### Task requirements
Reproduce every line in the listing that contains the word "none".

### Data extract
:::

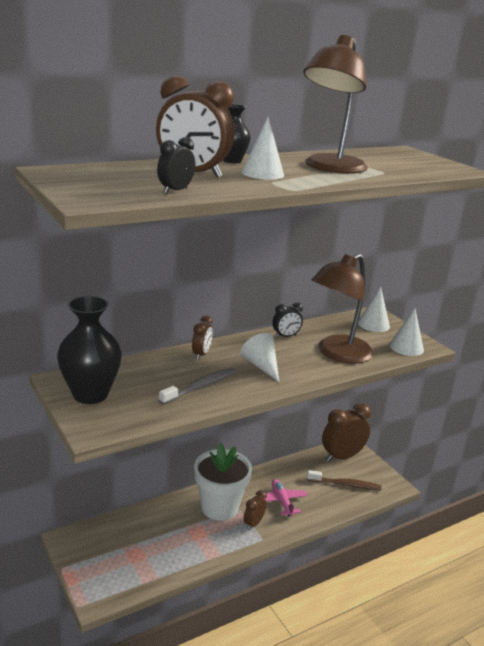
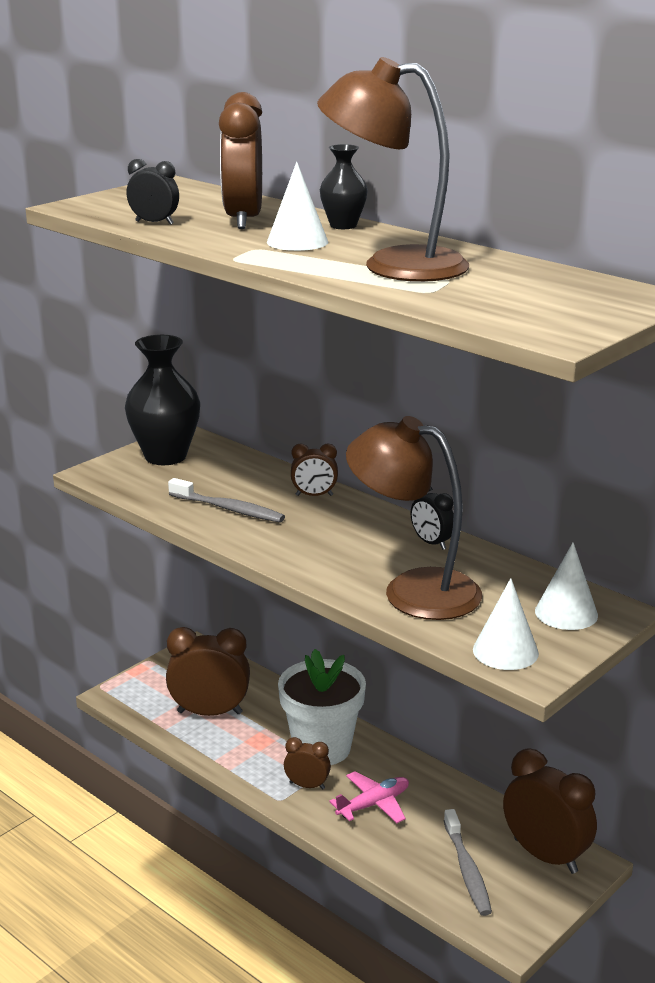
camera: 75 degrees right, 0 degrees up
(152, 549) = (210, 712): none -> brown clock
(261, 366) = (318, 538): white cone -> none
(345, 484) = (467, 870): brown toothbrush -> grey toothbrush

:::

### Answer section
(152, 549) = (210, 712): none -> brown clock
(261, 366) = (318, 538): white cone -> none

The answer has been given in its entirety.